* **What is needed**:
Look through the data below and work out how many lines contain the string "down". Give the number alone.

* **Data extract**:
- Opening Delimiter -

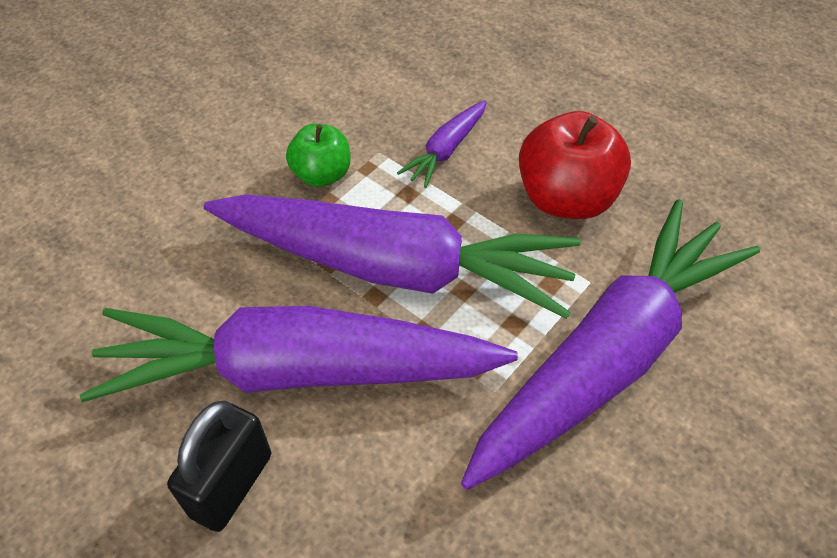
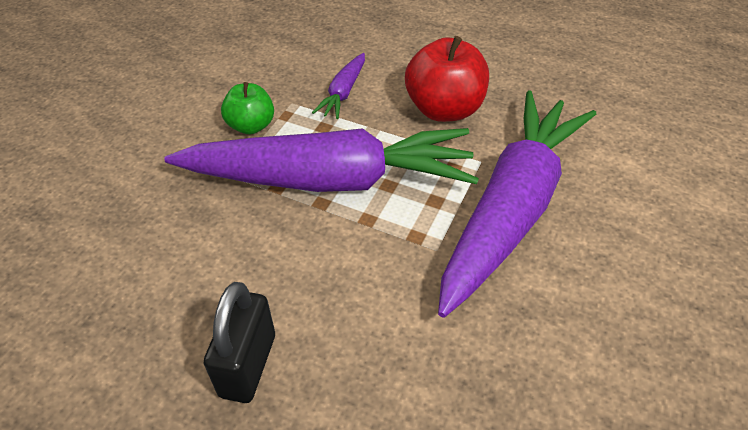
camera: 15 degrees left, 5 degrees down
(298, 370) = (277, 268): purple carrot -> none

- Closing Delimiter -
- Opening Delimiter -

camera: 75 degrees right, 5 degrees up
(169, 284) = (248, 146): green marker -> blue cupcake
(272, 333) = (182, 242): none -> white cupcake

- Closing Delimiter -
- Opening Delimiter -

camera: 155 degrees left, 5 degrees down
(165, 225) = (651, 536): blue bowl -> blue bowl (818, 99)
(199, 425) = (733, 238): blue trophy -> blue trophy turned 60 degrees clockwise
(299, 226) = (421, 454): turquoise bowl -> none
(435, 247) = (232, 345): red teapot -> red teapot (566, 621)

- Closing Delimiter -

* **Solution for this task**:
2